ACTIVITY: Return all the data exactly, keeping the pictures out.

-- Opening Marker --

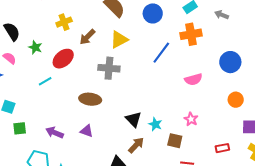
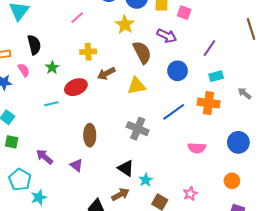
gray cross: (109, 68) -> (138, 129), moved
brown ellipse: (90, 99) -> (90, 135), turned 65
black triangle: (133, 119) -> (126, 168), turned -30
pink star: (191, 119) -> (190, 194), moved

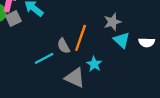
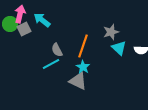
gray semicircle: (63, 46) -> (57, 50), moved
cyan star: (94, 64) -> (83, 67), moved

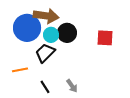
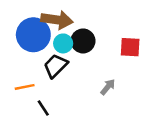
gray arrow: (72, 86) -> (108, 87), moved, turned -104
black line: (45, 87) -> (43, 108), moved

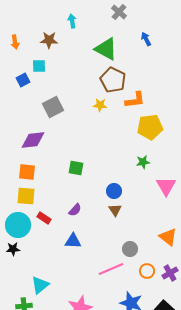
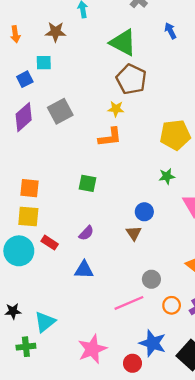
orange L-shape: (135, 100) -> (110, 137), moved
purple diamond: (33, 140) -> (24, 117), moved, turned -35
blue circle: (114, 191) -> (144, 212), moved
black star: (13, 249) -> (13, 311), moved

-- Closing Marker --

RESULT OF THIS TASK:
gray cross: (109, 68) -> (138, 129), moved
brown ellipse: (90, 99) -> (90, 135), turned 65
black triangle: (133, 119) -> (126, 168), turned -30
pink star: (191, 119) -> (190, 194), moved

gray semicircle: (63, 46) -> (57, 50), moved
cyan star: (94, 64) -> (83, 67), moved

gray arrow: (72, 86) -> (108, 87), moved, turned -104
black line: (45, 87) -> (43, 108), moved

orange L-shape: (135, 100) -> (110, 137), moved
purple diamond: (33, 140) -> (24, 117), moved, turned -35
blue circle: (114, 191) -> (144, 212), moved
black star: (13, 249) -> (13, 311), moved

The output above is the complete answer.